# Record set

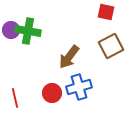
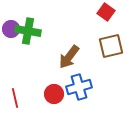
red square: rotated 24 degrees clockwise
purple circle: moved 1 px up
brown square: rotated 15 degrees clockwise
red circle: moved 2 px right, 1 px down
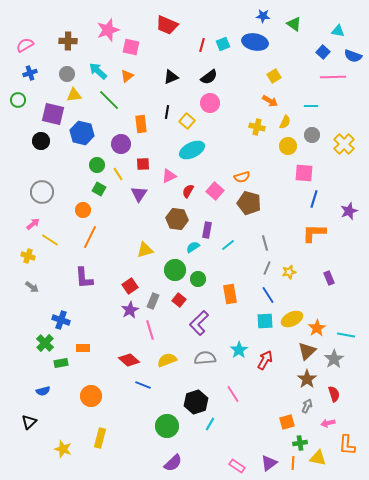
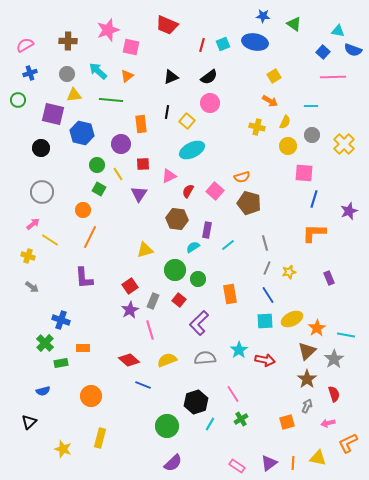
blue semicircle at (353, 56): moved 6 px up
green line at (109, 100): moved 2 px right; rotated 40 degrees counterclockwise
black circle at (41, 141): moved 7 px down
red arrow at (265, 360): rotated 72 degrees clockwise
green cross at (300, 443): moved 59 px left, 24 px up; rotated 24 degrees counterclockwise
orange L-shape at (347, 445): moved 1 px right, 2 px up; rotated 60 degrees clockwise
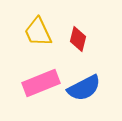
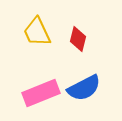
yellow trapezoid: moved 1 px left
pink rectangle: moved 10 px down
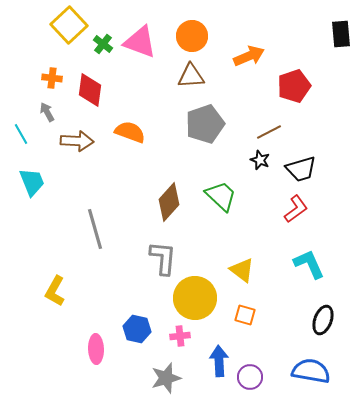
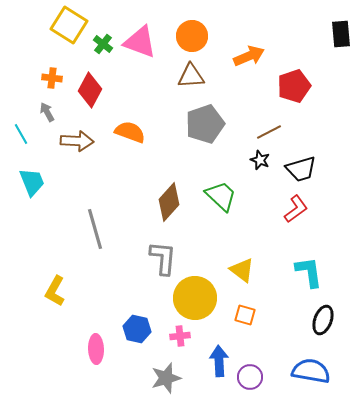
yellow square: rotated 15 degrees counterclockwise
red diamond: rotated 20 degrees clockwise
cyan L-shape: moved 8 px down; rotated 16 degrees clockwise
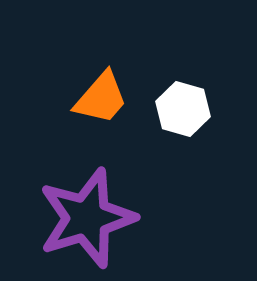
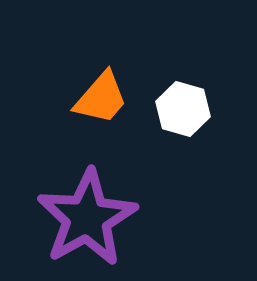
purple star: rotated 12 degrees counterclockwise
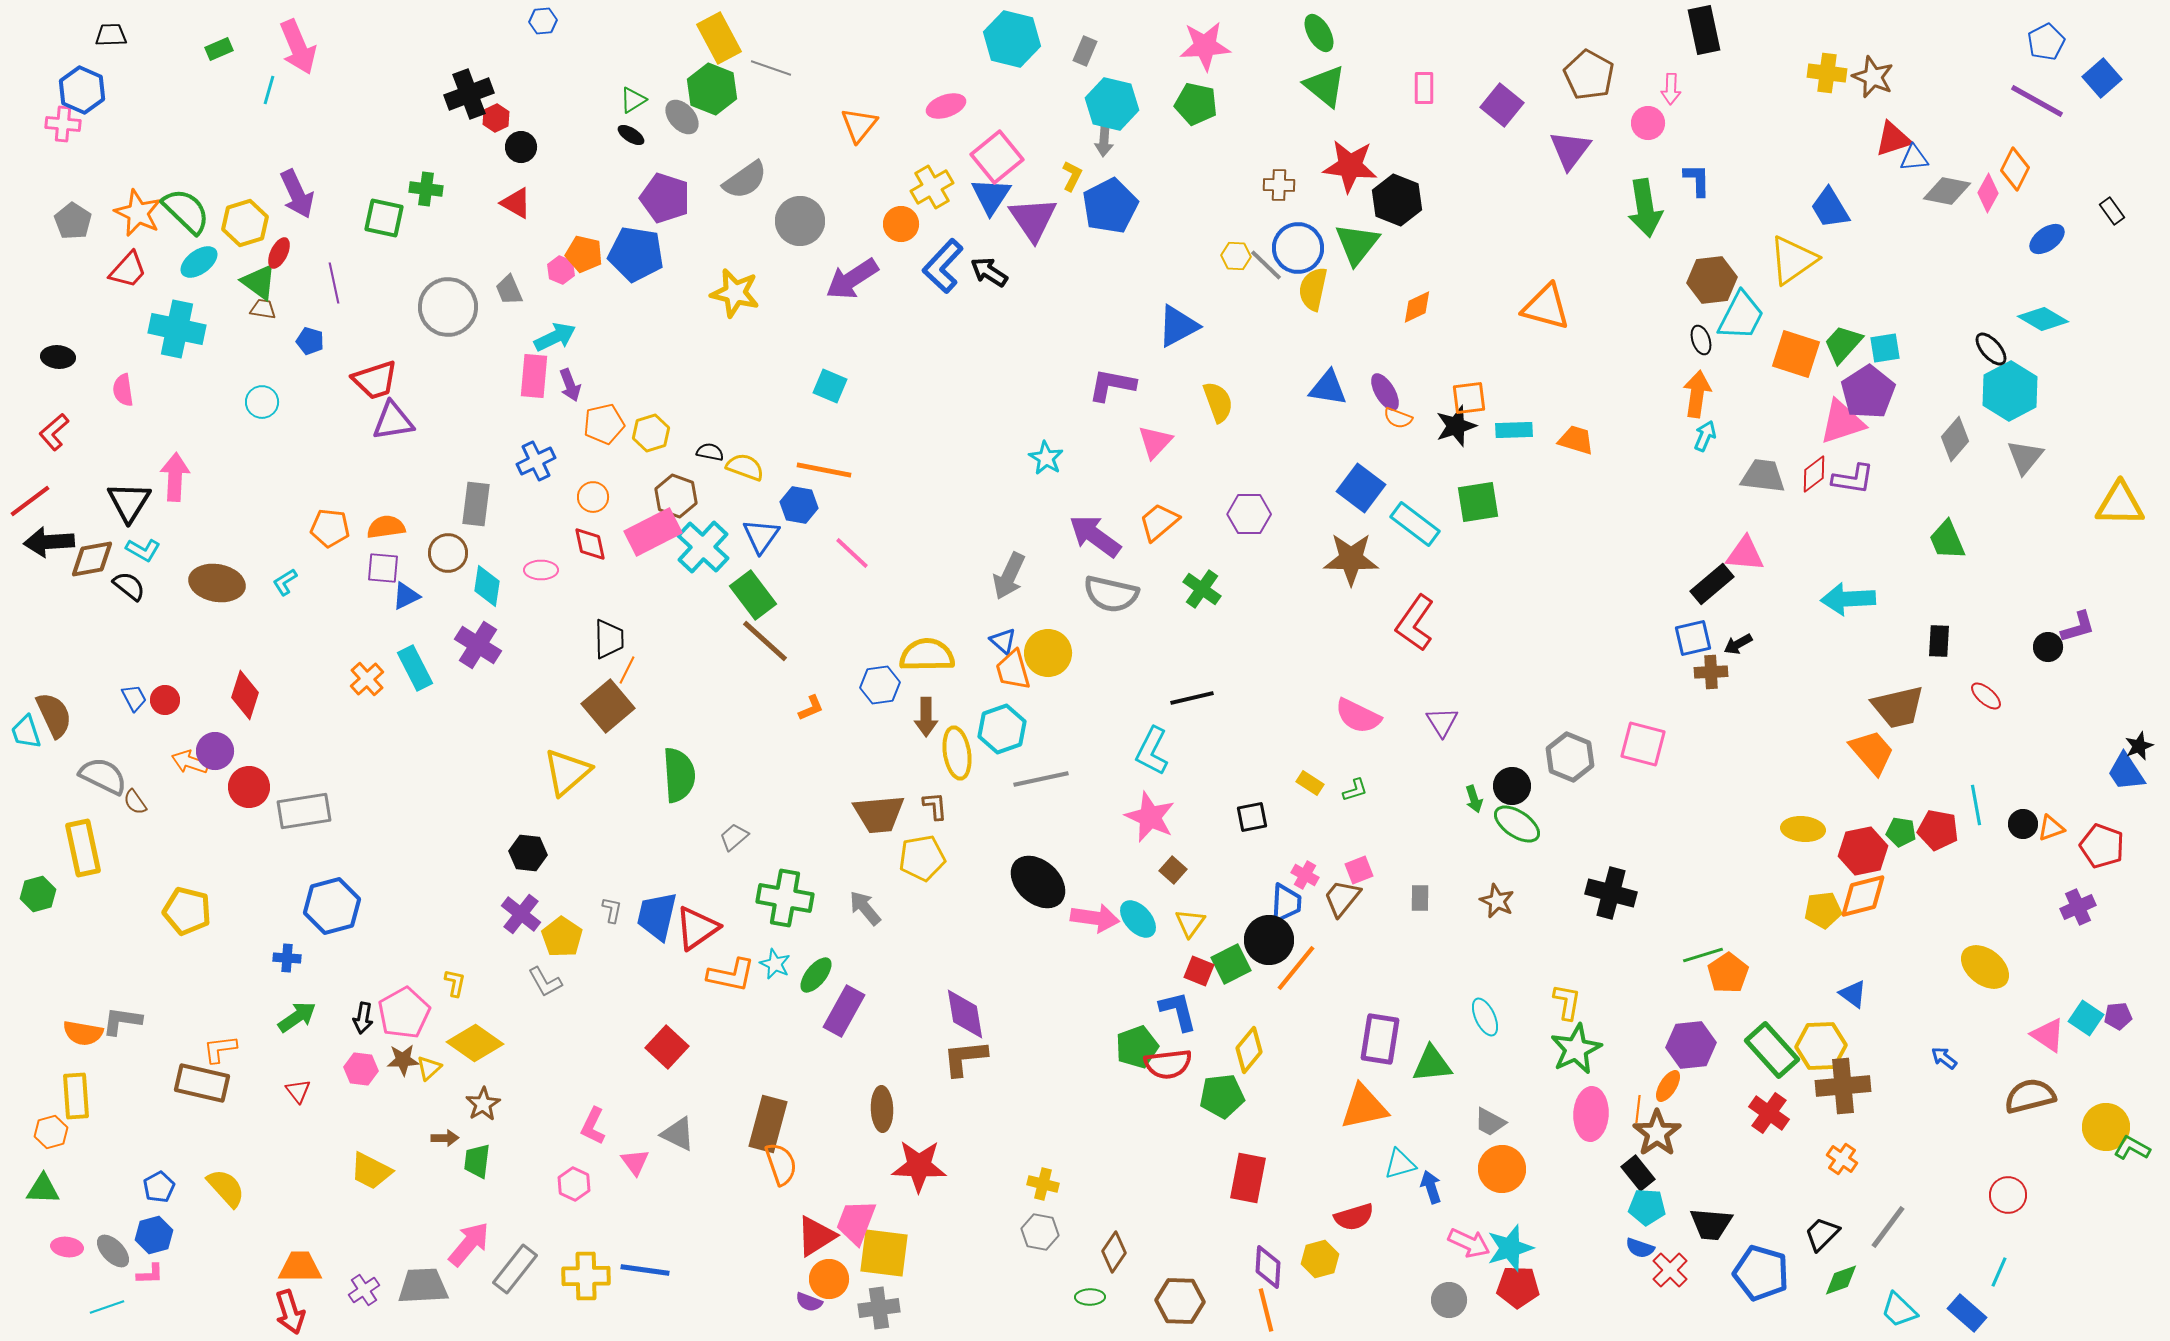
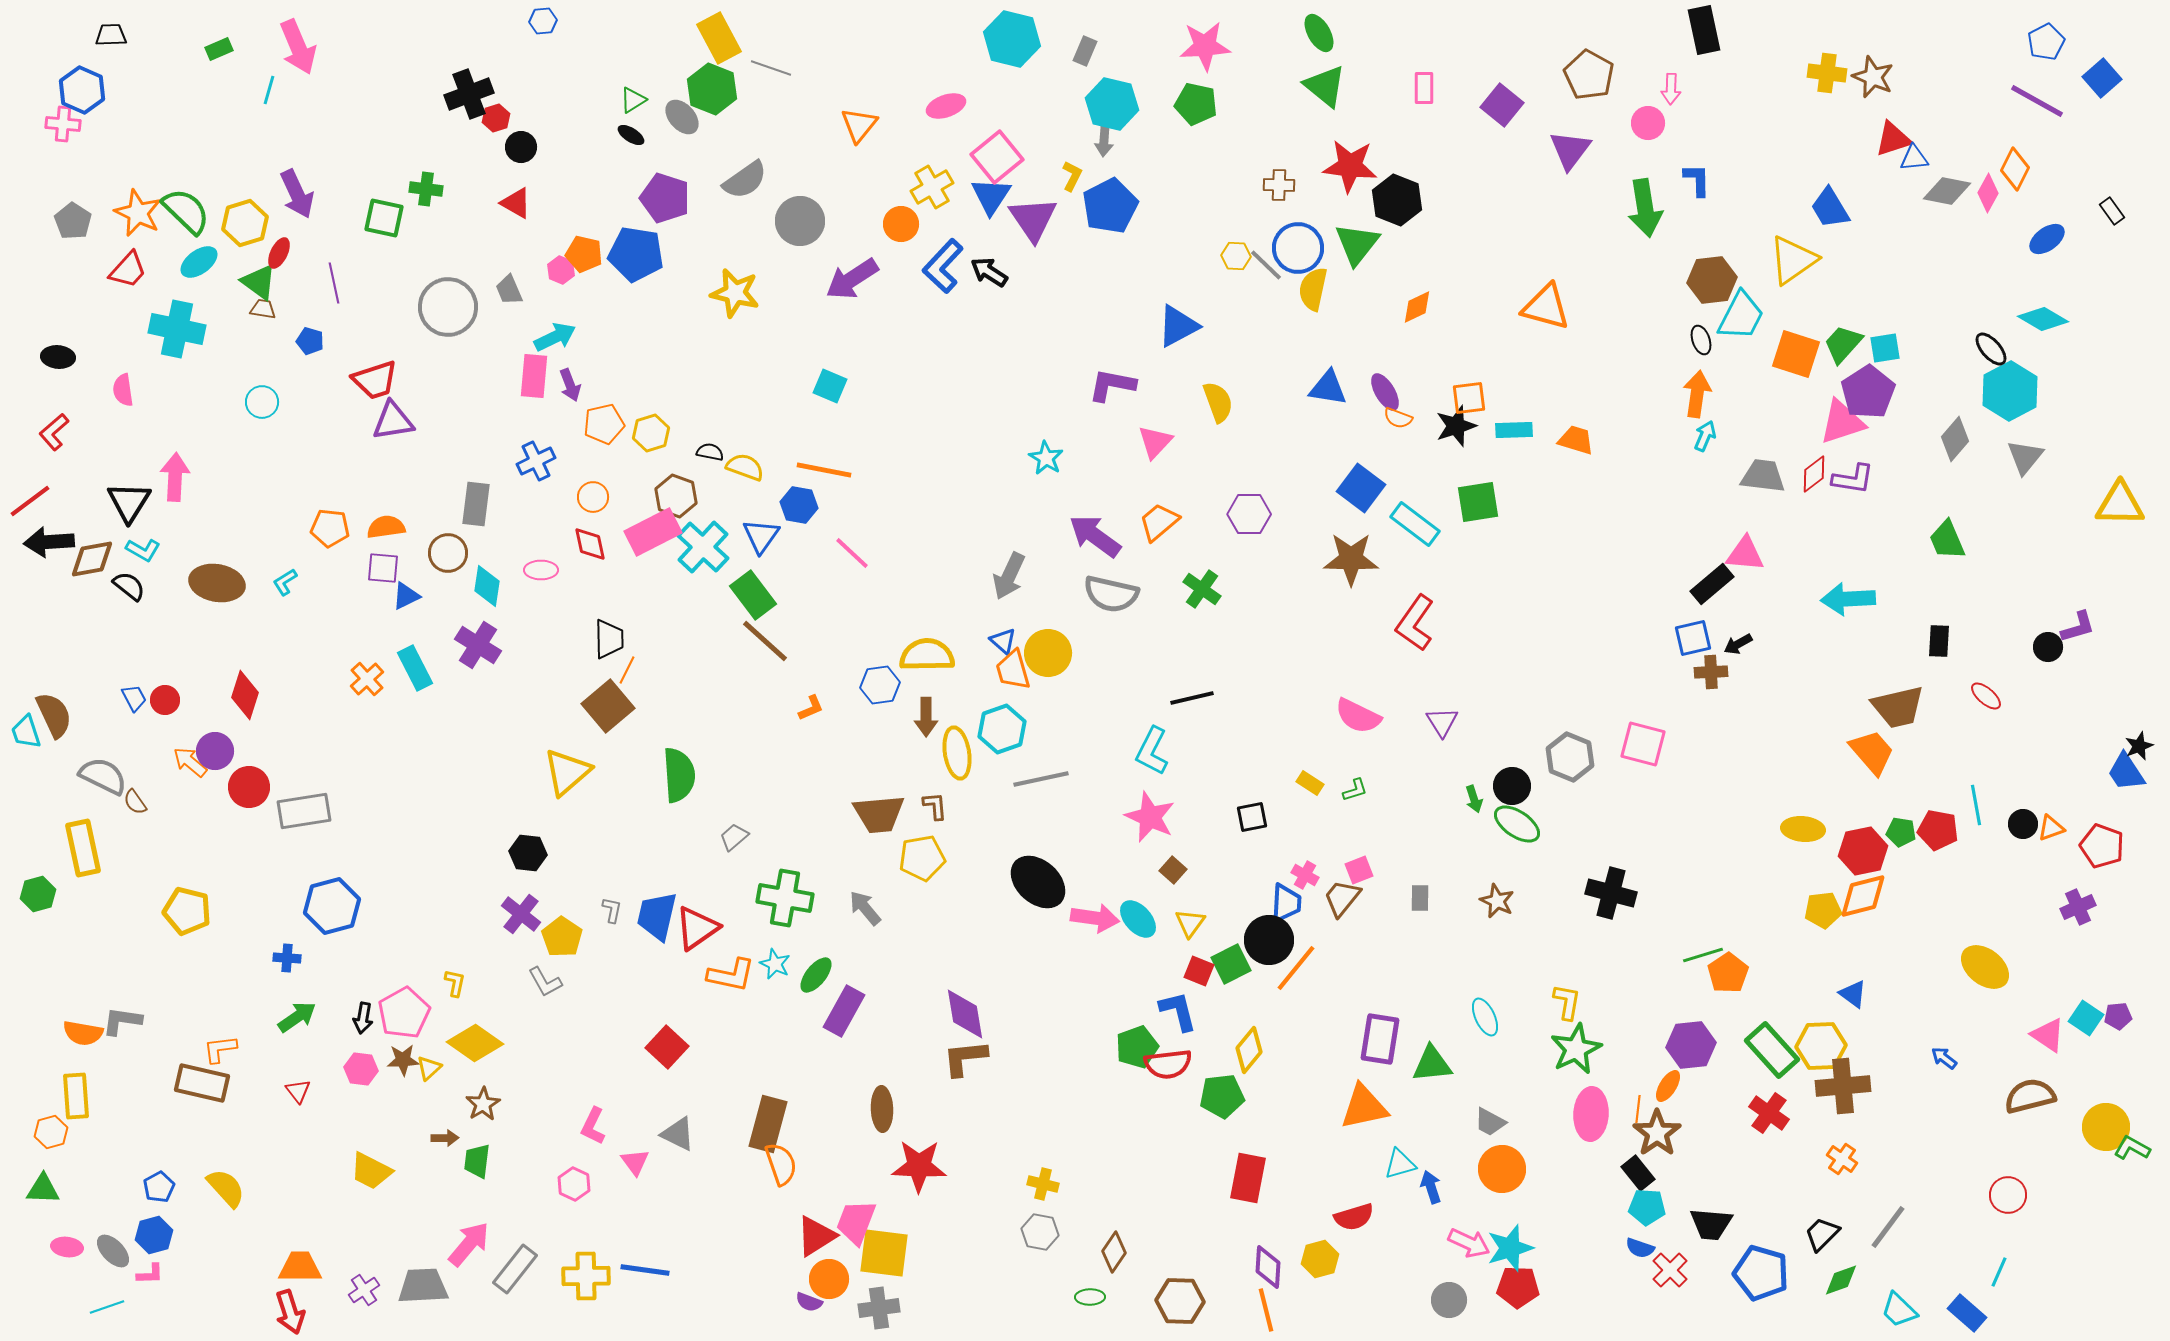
red hexagon at (496, 118): rotated 8 degrees clockwise
orange arrow at (190, 762): rotated 21 degrees clockwise
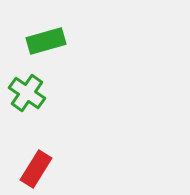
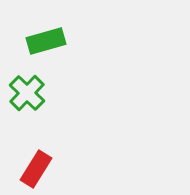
green cross: rotated 9 degrees clockwise
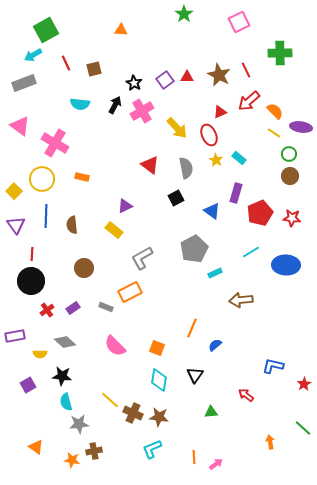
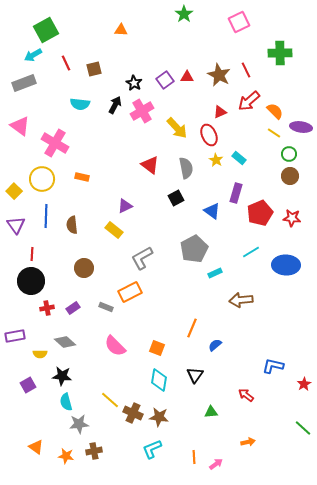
red cross at (47, 310): moved 2 px up; rotated 24 degrees clockwise
orange arrow at (270, 442): moved 22 px left; rotated 88 degrees clockwise
orange star at (72, 460): moved 6 px left, 4 px up
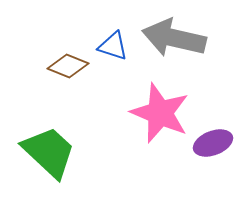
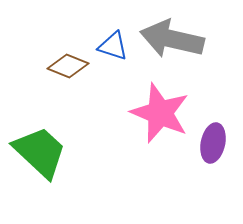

# What the task asks
Write out, exactly, the lines of the material from the very first through the line containing "red diamond: rotated 20 degrees clockwise", and leave out every picture.

# Result
red square: rotated 24 degrees clockwise
purple circle: moved 1 px up
brown square: rotated 15 degrees clockwise
red circle: moved 2 px right, 1 px down
blue semicircle at (353, 56): moved 6 px up
green line at (109, 100): moved 2 px right; rotated 40 degrees counterclockwise
black circle at (41, 141): moved 7 px down
red arrow at (265, 360): rotated 72 degrees clockwise
green cross at (300, 443): moved 59 px left, 24 px up; rotated 24 degrees counterclockwise
orange L-shape at (347, 445): moved 1 px right, 2 px up; rotated 60 degrees clockwise
yellow trapezoid: moved 1 px left
pink rectangle: moved 10 px down
yellow square: rotated 15 degrees counterclockwise
red diamond: rotated 20 degrees clockwise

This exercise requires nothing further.